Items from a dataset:
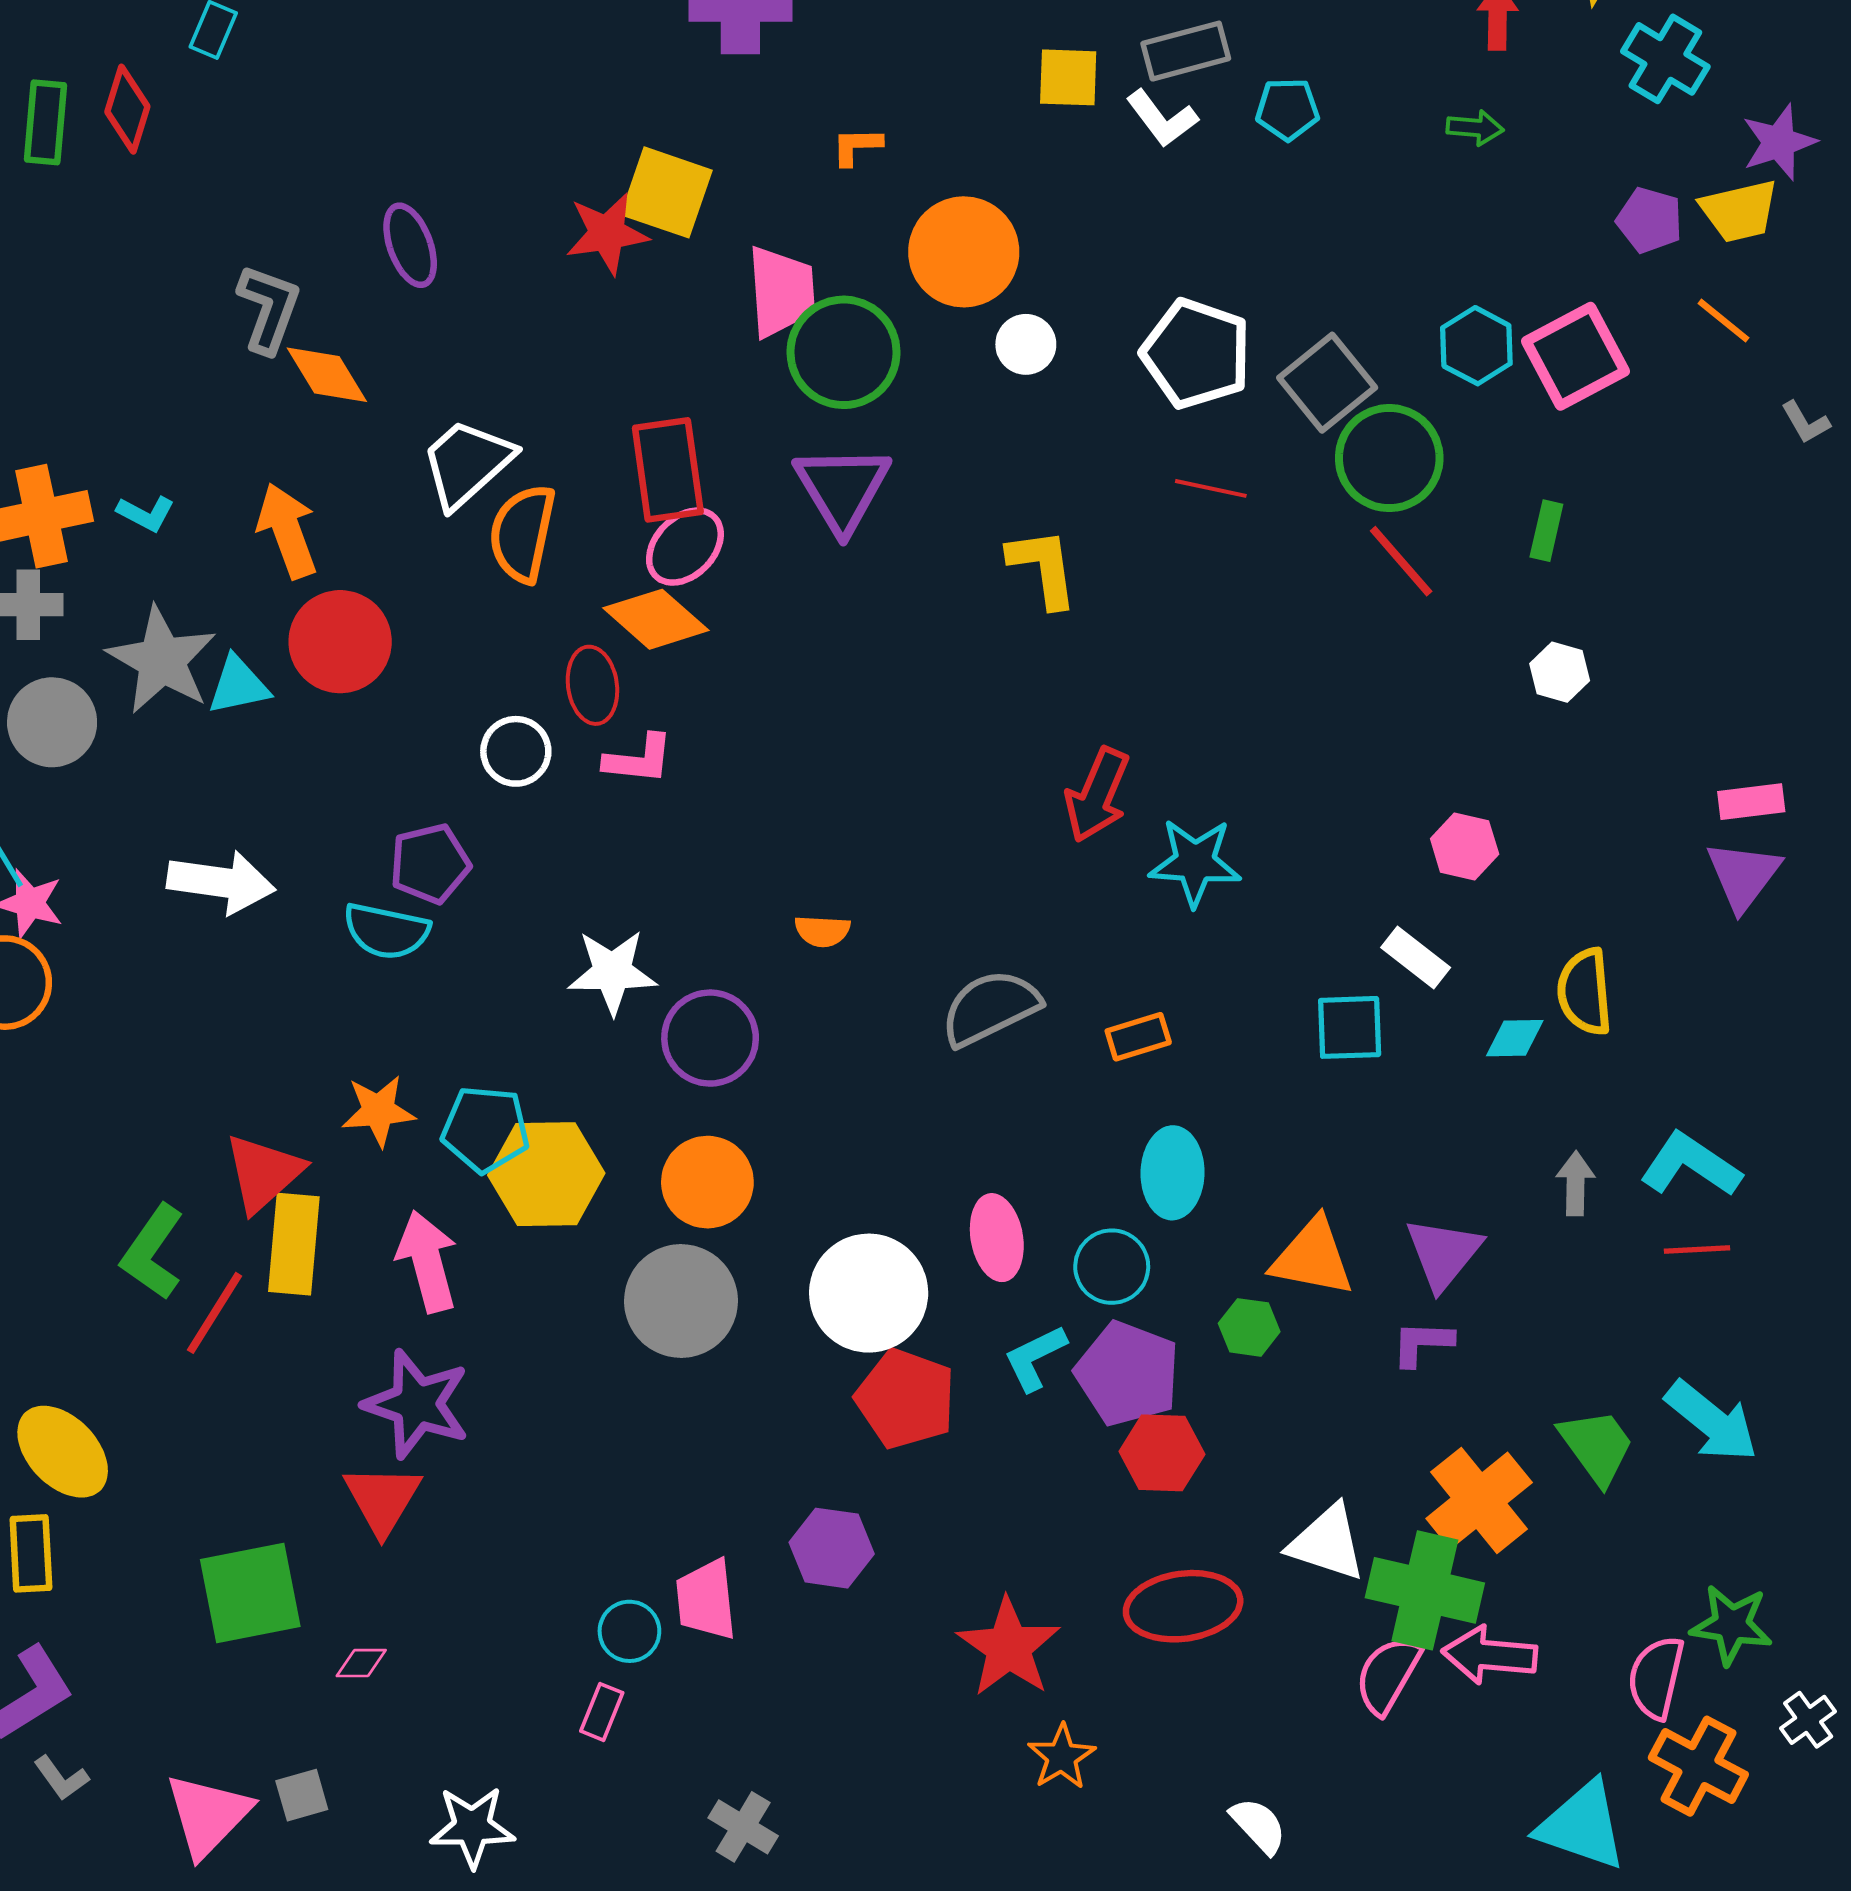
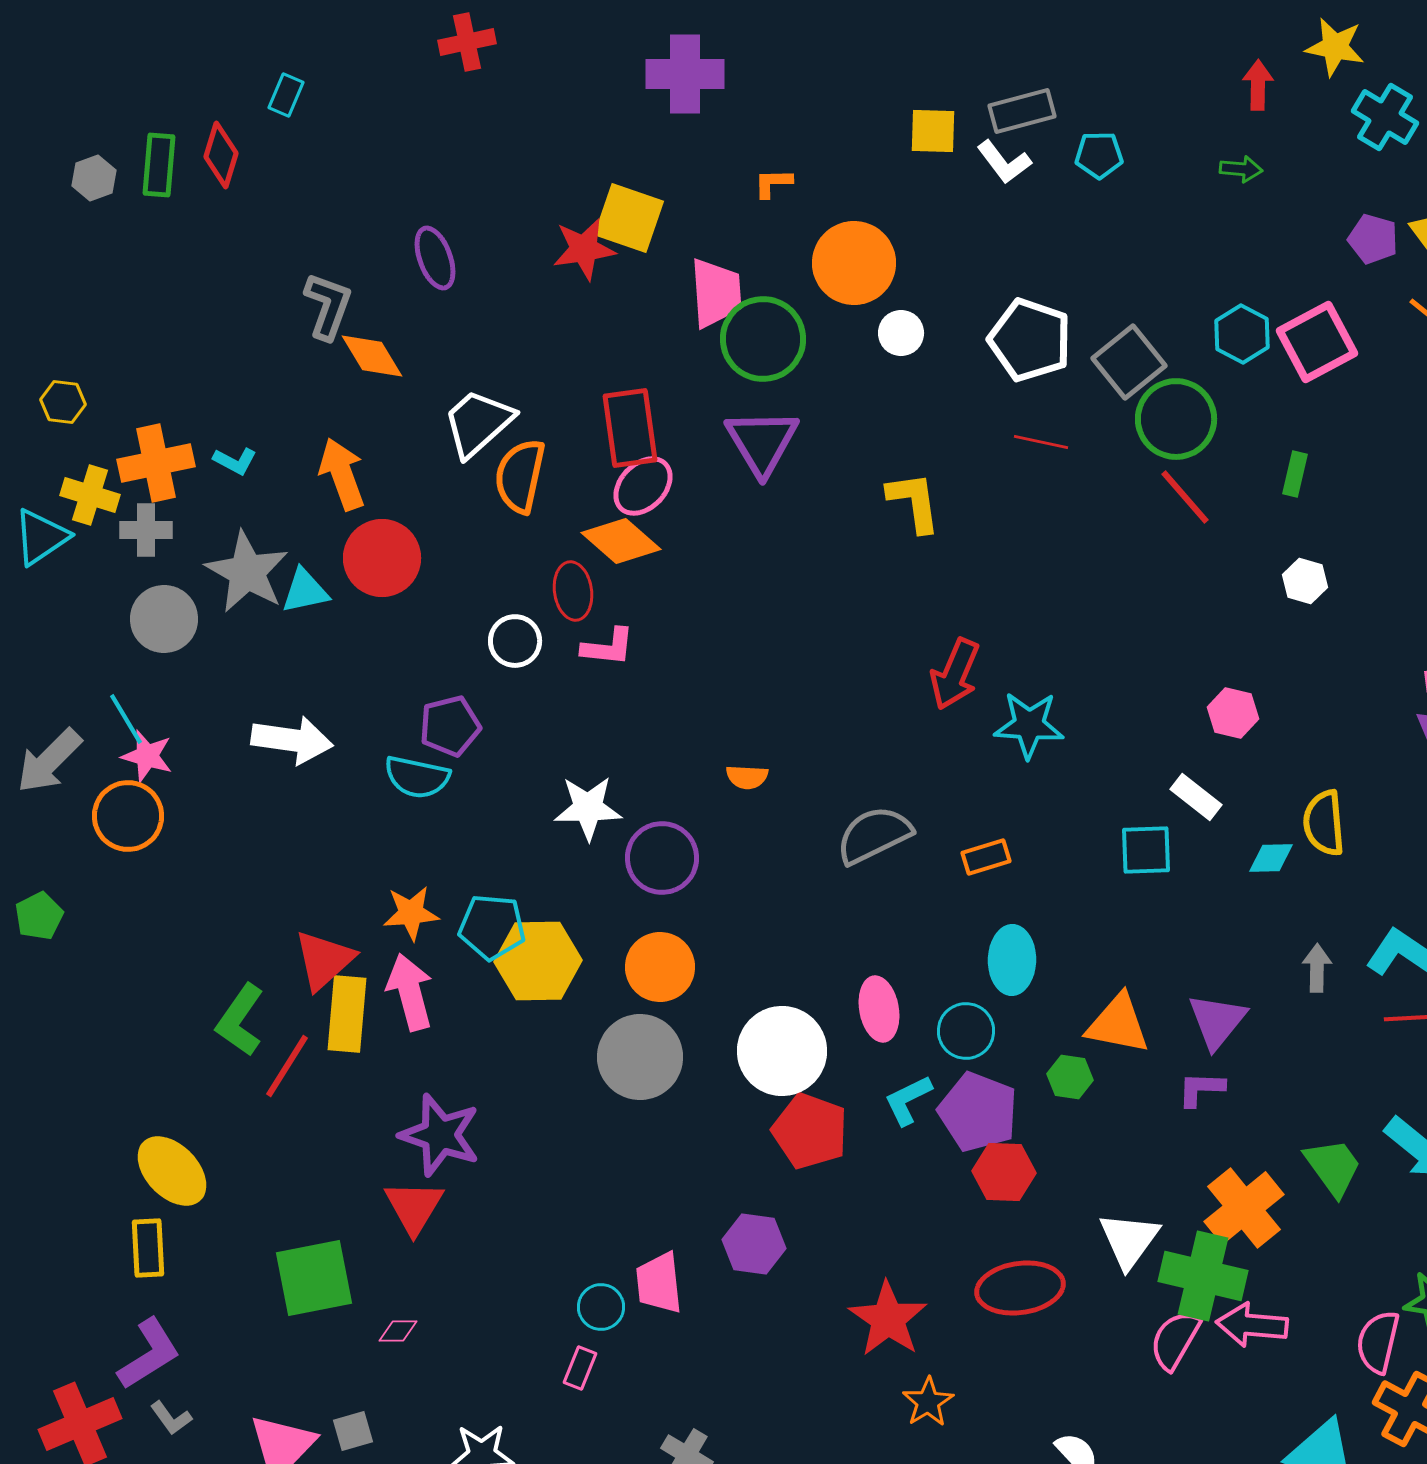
pink arrow: (427, 1261) -> (410, 992), moved
white triangle: (1327, 1543) -> (1129, 1240), turned 48

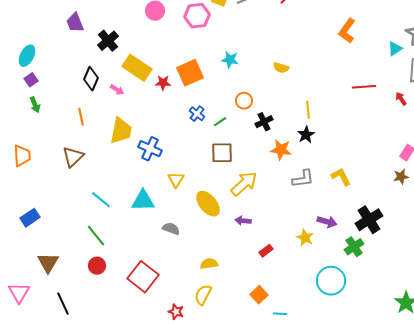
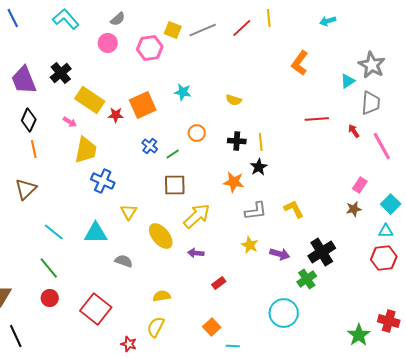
purple trapezoid: (75, 23) -> (24, 80), moved, size x1.4
black diamond: (91, 79) -> (29, 120), moved
black cross: (264, 122) -> (237, 141), moved, turned 30
yellow trapezoid: (121, 131) -> (86, 150), moved
yellow star: (305, 238) -> (250, 245), moved

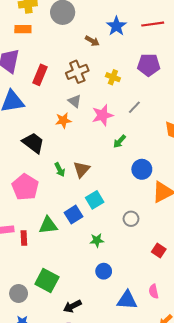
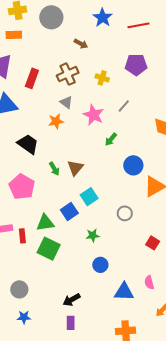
blue star: (116, 26) -> (103, 18), moved
pink star: (103, 115) -> (94, 115), turned -30
green square: (47, 281) -> (49, 249), moved

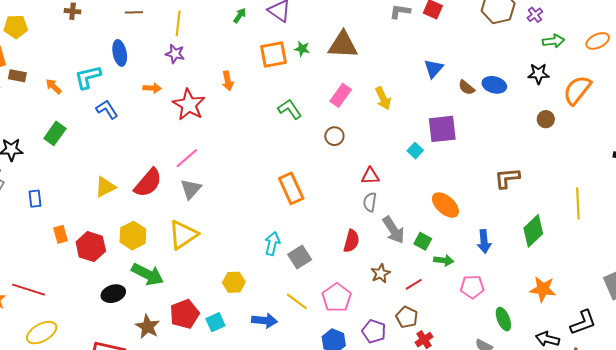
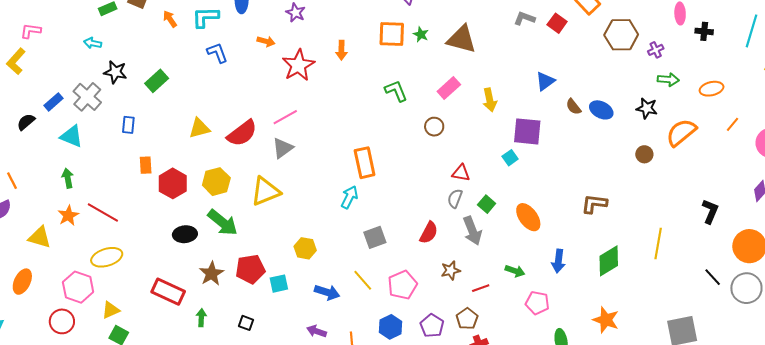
purple square: (442, 129) -> (527, 131), moved
green rectangle: (55, 133) -> (157, 81), moved
orange rectangle: (291, 188) -> (365, 163), moved
green square: (423, 241) -> (487, 204), moved
cyan arrow: (272, 243) -> (349, 197), moved

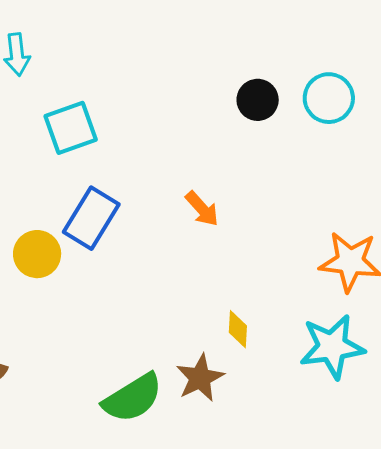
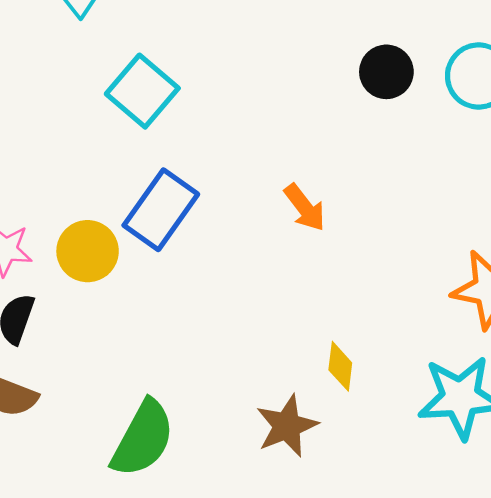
cyan square: (71, 128) -> (142, 91), turned -34
green semicircle: (133, 398) -> (143, 439), moved, turned -34

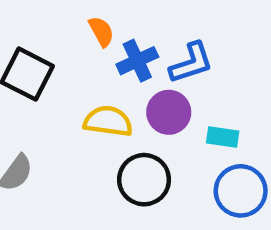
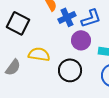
yellow semicircle: (108, 121) -> (39, 54), moved

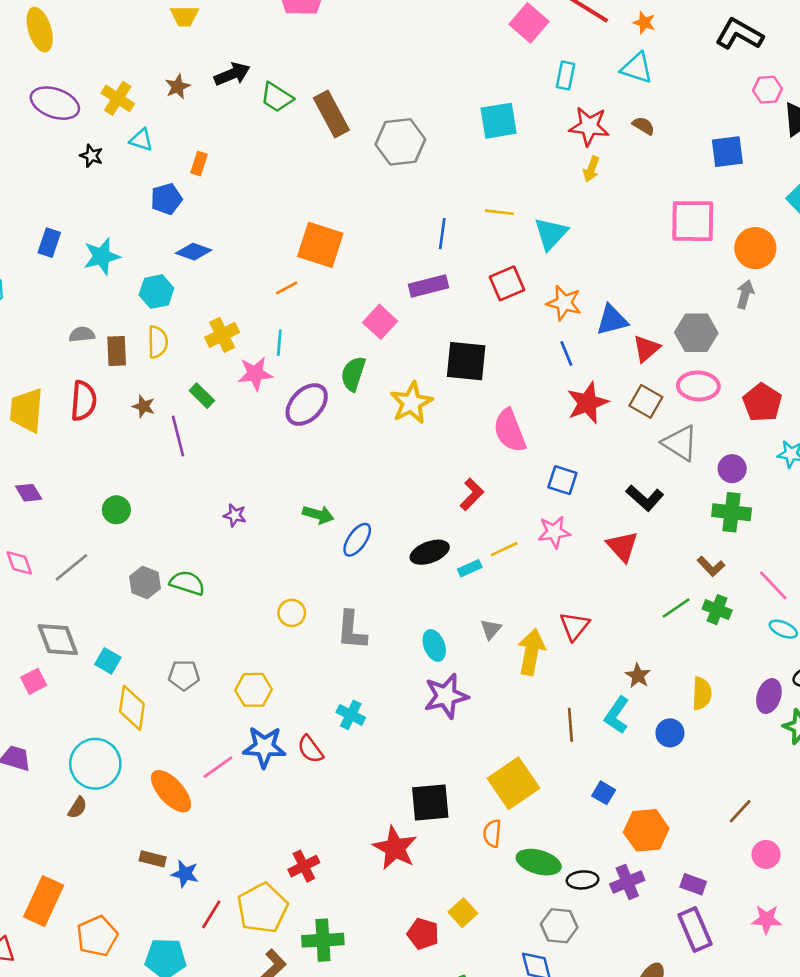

◆ WHAT THE TASK ASKS
Go through the data and count every line where the word "cyan" appears. Give only that count.

◆ REPLY TO THE EXERCISE
2